>> start Input for this task

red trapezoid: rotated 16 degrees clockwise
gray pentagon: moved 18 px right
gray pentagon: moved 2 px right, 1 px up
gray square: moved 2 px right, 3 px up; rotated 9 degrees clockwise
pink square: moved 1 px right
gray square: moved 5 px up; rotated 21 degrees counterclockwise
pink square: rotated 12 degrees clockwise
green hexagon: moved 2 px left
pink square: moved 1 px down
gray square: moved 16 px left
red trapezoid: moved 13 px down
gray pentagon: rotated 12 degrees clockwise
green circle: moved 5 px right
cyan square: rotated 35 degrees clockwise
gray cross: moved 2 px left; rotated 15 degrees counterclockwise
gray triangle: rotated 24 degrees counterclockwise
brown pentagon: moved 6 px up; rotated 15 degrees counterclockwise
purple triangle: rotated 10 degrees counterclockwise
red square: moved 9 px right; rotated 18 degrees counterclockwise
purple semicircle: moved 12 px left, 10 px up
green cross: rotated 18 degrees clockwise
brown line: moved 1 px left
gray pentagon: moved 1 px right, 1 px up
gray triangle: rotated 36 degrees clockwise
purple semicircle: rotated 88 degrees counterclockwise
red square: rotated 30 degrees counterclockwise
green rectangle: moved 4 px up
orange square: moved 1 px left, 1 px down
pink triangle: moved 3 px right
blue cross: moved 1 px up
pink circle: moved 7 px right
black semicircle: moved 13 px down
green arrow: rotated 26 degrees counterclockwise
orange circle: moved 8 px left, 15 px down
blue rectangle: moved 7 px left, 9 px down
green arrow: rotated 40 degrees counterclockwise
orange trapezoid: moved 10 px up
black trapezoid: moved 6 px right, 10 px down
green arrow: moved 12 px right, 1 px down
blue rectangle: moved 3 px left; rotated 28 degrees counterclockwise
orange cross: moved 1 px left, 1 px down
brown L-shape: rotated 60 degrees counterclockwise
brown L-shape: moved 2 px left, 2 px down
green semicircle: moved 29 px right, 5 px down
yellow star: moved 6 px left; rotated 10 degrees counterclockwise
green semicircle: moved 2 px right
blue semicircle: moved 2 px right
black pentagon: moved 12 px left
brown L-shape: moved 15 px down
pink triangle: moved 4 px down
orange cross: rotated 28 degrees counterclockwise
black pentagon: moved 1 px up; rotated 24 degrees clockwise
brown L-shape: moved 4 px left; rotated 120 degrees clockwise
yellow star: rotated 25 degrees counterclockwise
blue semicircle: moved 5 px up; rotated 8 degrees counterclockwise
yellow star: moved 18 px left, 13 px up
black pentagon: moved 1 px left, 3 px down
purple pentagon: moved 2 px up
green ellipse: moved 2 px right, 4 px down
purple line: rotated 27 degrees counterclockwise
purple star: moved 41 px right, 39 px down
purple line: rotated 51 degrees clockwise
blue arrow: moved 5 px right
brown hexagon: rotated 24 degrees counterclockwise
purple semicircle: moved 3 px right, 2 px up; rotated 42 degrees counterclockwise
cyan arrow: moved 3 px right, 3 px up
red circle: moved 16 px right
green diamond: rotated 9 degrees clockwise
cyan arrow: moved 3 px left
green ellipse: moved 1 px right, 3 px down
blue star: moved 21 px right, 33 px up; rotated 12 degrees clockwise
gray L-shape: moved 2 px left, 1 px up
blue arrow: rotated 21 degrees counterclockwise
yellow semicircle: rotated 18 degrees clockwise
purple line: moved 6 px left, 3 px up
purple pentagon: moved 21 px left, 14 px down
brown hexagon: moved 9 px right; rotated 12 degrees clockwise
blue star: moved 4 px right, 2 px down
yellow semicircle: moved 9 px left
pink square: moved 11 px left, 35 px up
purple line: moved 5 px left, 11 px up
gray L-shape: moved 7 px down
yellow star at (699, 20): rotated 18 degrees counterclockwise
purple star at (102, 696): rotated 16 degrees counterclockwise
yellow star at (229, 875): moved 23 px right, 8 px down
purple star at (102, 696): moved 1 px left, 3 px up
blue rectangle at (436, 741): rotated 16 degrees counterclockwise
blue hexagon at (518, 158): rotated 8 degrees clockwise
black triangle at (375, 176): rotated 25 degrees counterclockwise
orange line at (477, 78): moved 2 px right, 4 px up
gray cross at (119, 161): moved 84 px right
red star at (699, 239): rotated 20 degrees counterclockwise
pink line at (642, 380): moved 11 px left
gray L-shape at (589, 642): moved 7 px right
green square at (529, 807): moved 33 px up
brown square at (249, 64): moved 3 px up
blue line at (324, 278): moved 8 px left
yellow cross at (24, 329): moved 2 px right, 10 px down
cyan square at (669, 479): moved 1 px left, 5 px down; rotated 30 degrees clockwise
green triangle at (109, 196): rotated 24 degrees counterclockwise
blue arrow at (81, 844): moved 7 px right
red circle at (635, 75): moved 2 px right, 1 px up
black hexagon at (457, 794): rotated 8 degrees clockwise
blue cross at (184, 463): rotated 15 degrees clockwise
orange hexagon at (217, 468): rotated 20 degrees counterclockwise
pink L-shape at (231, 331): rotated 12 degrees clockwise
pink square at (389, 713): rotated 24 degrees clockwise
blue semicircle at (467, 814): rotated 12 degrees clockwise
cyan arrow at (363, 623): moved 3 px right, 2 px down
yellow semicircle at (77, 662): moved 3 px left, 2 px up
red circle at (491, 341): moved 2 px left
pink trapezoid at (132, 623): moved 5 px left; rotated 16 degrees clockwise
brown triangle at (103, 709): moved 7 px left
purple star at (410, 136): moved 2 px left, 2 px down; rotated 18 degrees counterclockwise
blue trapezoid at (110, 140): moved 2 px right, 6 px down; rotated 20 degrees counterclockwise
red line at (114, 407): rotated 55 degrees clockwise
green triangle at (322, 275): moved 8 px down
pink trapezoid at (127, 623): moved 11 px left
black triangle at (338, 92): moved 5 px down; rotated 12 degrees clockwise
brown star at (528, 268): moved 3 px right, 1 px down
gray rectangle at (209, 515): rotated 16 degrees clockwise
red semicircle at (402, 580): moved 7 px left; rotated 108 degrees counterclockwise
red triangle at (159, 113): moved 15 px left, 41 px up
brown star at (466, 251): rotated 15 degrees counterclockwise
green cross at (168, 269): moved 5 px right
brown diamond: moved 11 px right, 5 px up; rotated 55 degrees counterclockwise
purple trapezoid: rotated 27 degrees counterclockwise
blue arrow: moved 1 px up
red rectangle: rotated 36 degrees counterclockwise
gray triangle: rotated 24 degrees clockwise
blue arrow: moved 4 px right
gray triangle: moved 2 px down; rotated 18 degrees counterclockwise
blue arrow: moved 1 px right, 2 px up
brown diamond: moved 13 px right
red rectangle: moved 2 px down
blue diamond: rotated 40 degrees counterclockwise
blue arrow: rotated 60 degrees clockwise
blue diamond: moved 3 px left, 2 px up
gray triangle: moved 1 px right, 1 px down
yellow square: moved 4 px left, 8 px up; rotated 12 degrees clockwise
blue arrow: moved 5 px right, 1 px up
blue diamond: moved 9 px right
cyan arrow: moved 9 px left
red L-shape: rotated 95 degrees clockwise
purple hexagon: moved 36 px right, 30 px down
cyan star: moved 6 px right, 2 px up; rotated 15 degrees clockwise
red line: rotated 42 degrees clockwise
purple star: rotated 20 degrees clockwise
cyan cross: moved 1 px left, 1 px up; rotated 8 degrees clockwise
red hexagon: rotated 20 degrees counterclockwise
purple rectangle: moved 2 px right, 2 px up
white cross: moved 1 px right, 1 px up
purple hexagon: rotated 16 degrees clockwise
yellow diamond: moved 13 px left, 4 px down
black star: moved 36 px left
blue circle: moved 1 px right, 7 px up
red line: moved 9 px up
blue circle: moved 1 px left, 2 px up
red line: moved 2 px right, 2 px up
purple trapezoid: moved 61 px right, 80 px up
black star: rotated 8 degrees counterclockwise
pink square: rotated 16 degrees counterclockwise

>> end Input for this task

_Exercise_
Please copy every row above back out word for word, keeping them in the same order.

_Response to this exercise_
red trapezoid: rotated 16 degrees clockwise
gray pentagon: moved 18 px right
gray pentagon: moved 2 px right, 1 px up
gray square: moved 2 px right, 3 px up; rotated 9 degrees clockwise
pink square: moved 1 px right
gray square: moved 5 px up; rotated 21 degrees counterclockwise
pink square: rotated 12 degrees clockwise
green hexagon: moved 2 px left
pink square: moved 1 px down
gray square: moved 16 px left
red trapezoid: moved 13 px down
gray pentagon: rotated 12 degrees clockwise
green circle: moved 5 px right
cyan square: rotated 35 degrees clockwise
gray cross: moved 2 px left; rotated 15 degrees counterclockwise
gray triangle: rotated 24 degrees counterclockwise
brown pentagon: moved 6 px up; rotated 15 degrees counterclockwise
purple triangle: rotated 10 degrees counterclockwise
red square: moved 9 px right; rotated 18 degrees counterclockwise
purple semicircle: moved 12 px left, 10 px up
green cross: rotated 18 degrees clockwise
brown line: moved 1 px left
gray pentagon: moved 1 px right, 1 px up
gray triangle: rotated 36 degrees clockwise
purple semicircle: rotated 88 degrees counterclockwise
red square: rotated 30 degrees counterclockwise
green rectangle: moved 4 px up
orange square: moved 1 px left, 1 px down
pink triangle: moved 3 px right
blue cross: moved 1 px up
pink circle: moved 7 px right
black semicircle: moved 13 px down
green arrow: rotated 26 degrees counterclockwise
orange circle: moved 8 px left, 15 px down
blue rectangle: moved 7 px left, 9 px down
green arrow: rotated 40 degrees counterclockwise
orange trapezoid: moved 10 px up
black trapezoid: moved 6 px right, 10 px down
green arrow: moved 12 px right, 1 px down
blue rectangle: moved 3 px left; rotated 28 degrees counterclockwise
orange cross: moved 1 px left, 1 px down
brown L-shape: rotated 60 degrees counterclockwise
brown L-shape: moved 2 px left, 2 px down
green semicircle: moved 29 px right, 5 px down
yellow star: moved 6 px left; rotated 10 degrees counterclockwise
green semicircle: moved 2 px right
blue semicircle: moved 2 px right
black pentagon: moved 12 px left
brown L-shape: moved 15 px down
pink triangle: moved 4 px down
orange cross: rotated 28 degrees counterclockwise
black pentagon: moved 1 px up; rotated 24 degrees clockwise
brown L-shape: moved 4 px left; rotated 120 degrees clockwise
yellow star: rotated 25 degrees counterclockwise
blue semicircle: moved 5 px up; rotated 8 degrees counterclockwise
yellow star: moved 18 px left, 13 px up
black pentagon: moved 1 px left, 3 px down
purple pentagon: moved 2 px up
green ellipse: moved 2 px right, 4 px down
purple line: rotated 27 degrees counterclockwise
purple star: moved 41 px right, 39 px down
purple line: rotated 51 degrees clockwise
blue arrow: moved 5 px right
brown hexagon: rotated 24 degrees counterclockwise
purple semicircle: moved 3 px right, 2 px up; rotated 42 degrees counterclockwise
cyan arrow: moved 3 px right, 3 px up
red circle: moved 16 px right
green diamond: rotated 9 degrees clockwise
cyan arrow: moved 3 px left
green ellipse: moved 1 px right, 3 px down
blue star: moved 21 px right, 33 px up; rotated 12 degrees clockwise
gray L-shape: moved 2 px left, 1 px up
blue arrow: rotated 21 degrees counterclockwise
yellow semicircle: rotated 18 degrees clockwise
purple line: moved 6 px left, 3 px up
purple pentagon: moved 21 px left, 14 px down
brown hexagon: moved 9 px right; rotated 12 degrees clockwise
blue star: moved 4 px right, 2 px down
yellow semicircle: moved 9 px left
pink square: moved 11 px left, 35 px up
purple line: moved 5 px left, 11 px up
gray L-shape: moved 7 px down
yellow star at (699, 20): rotated 18 degrees counterclockwise
purple star at (102, 696): rotated 16 degrees counterclockwise
yellow star at (229, 875): moved 23 px right, 8 px down
purple star at (102, 696): moved 1 px left, 3 px up
blue rectangle at (436, 741): rotated 16 degrees counterclockwise
blue hexagon at (518, 158): rotated 8 degrees clockwise
black triangle at (375, 176): rotated 25 degrees counterclockwise
orange line at (477, 78): moved 2 px right, 4 px up
gray cross at (119, 161): moved 84 px right
red star at (699, 239): rotated 20 degrees counterclockwise
pink line at (642, 380): moved 11 px left
gray L-shape at (589, 642): moved 7 px right
green square at (529, 807): moved 33 px up
brown square at (249, 64): moved 3 px up
blue line at (324, 278): moved 8 px left
yellow cross at (24, 329): moved 2 px right, 10 px down
cyan square at (669, 479): moved 1 px left, 5 px down; rotated 30 degrees clockwise
green triangle at (109, 196): rotated 24 degrees counterclockwise
blue arrow at (81, 844): moved 7 px right
red circle at (635, 75): moved 2 px right, 1 px up
black hexagon at (457, 794): rotated 8 degrees clockwise
blue cross at (184, 463): rotated 15 degrees clockwise
orange hexagon at (217, 468): rotated 20 degrees counterclockwise
pink L-shape at (231, 331): rotated 12 degrees clockwise
pink square at (389, 713): rotated 24 degrees clockwise
blue semicircle at (467, 814): rotated 12 degrees clockwise
cyan arrow at (363, 623): moved 3 px right, 2 px down
yellow semicircle at (77, 662): moved 3 px left, 2 px up
red circle at (491, 341): moved 2 px left
pink trapezoid at (132, 623): moved 5 px left; rotated 16 degrees clockwise
brown triangle at (103, 709): moved 7 px left
purple star at (410, 136): moved 2 px left, 2 px down; rotated 18 degrees counterclockwise
blue trapezoid at (110, 140): moved 2 px right, 6 px down; rotated 20 degrees counterclockwise
red line at (114, 407): rotated 55 degrees clockwise
green triangle at (322, 275): moved 8 px down
pink trapezoid at (127, 623): moved 11 px left
black triangle at (338, 92): moved 5 px down; rotated 12 degrees clockwise
brown star at (528, 268): moved 3 px right, 1 px down
gray rectangle at (209, 515): rotated 16 degrees clockwise
red semicircle at (402, 580): moved 7 px left; rotated 108 degrees counterclockwise
red triangle at (159, 113): moved 15 px left, 41 px up
brown star at (466, 251): rotated 15 degrees counterclockwise
green cross at (168, 269): moved 5 px right
brown diamond: moved 11 px right, 5 px up; rotated 55 degrees counterclockwise
purple trapezoid: rotated 27 degrees counterclockwise
blue arrow: moved 1 px up
red rectangle: rotated 36 degrees counterclockwise
gray triangle: rotated 24 degrees clockwise
blue arrow: moved 4 px right
gray triangle: moved 2 px down; rotated 18 degrees counterclockwise
blue arrow: moved 1 px right, 2 px up
brown diamond: moved 13 px right
red rectangle: moved 2 px down
blue diamond: rotated 40 degrees counterclockwise
blue arrow: rotated 60 degrees clockwise
blue diamond: moved 3 px left, 2 px up
gray triangle: moved 1 px right, 1 px down
yellow square: moved 4 px left, 8 px up; rotated 12 degrees clockwise
blue arrow: moved 5 px right, 1 px up
blue diamond: moved 9 px right
cyan arrow: moved 9 px left
red L-shape: rotated 95 degrees clockwise
purple hexagon: moved 36 px right, 30 px down
cyan star: moved 6 px right, 2 px up; rotated 15 degrees clockwise
red line: rotated 42 degrees clockwise
purple star: rotated 20 degrees clockwise
cyan cross: moved 1 px left, 1 px up; rotated 8 degrees clockwise
red hexagon: rotated 20 degrees counterclockwise
purple rectangle: moved 2 px right, 2 px up
white cross: moved 1 px right, 1 px up
purple hexagon: rotated 16 degrees clockwise
yellow diamond: moved 13 px left, 4 px down
black star: moved 36 px left
blue circle: moved 1 px right, 7 px up
red line: moved 9 px up
blue circle: moved 1 px left, 2 px up
red line: moved 2 px right, 2 px up
purple trapezoid: moved 61 px right, 80 px up
black star: rotated 8 degrees counterclockwise
pink square: rotated 16 degrees counterclockwise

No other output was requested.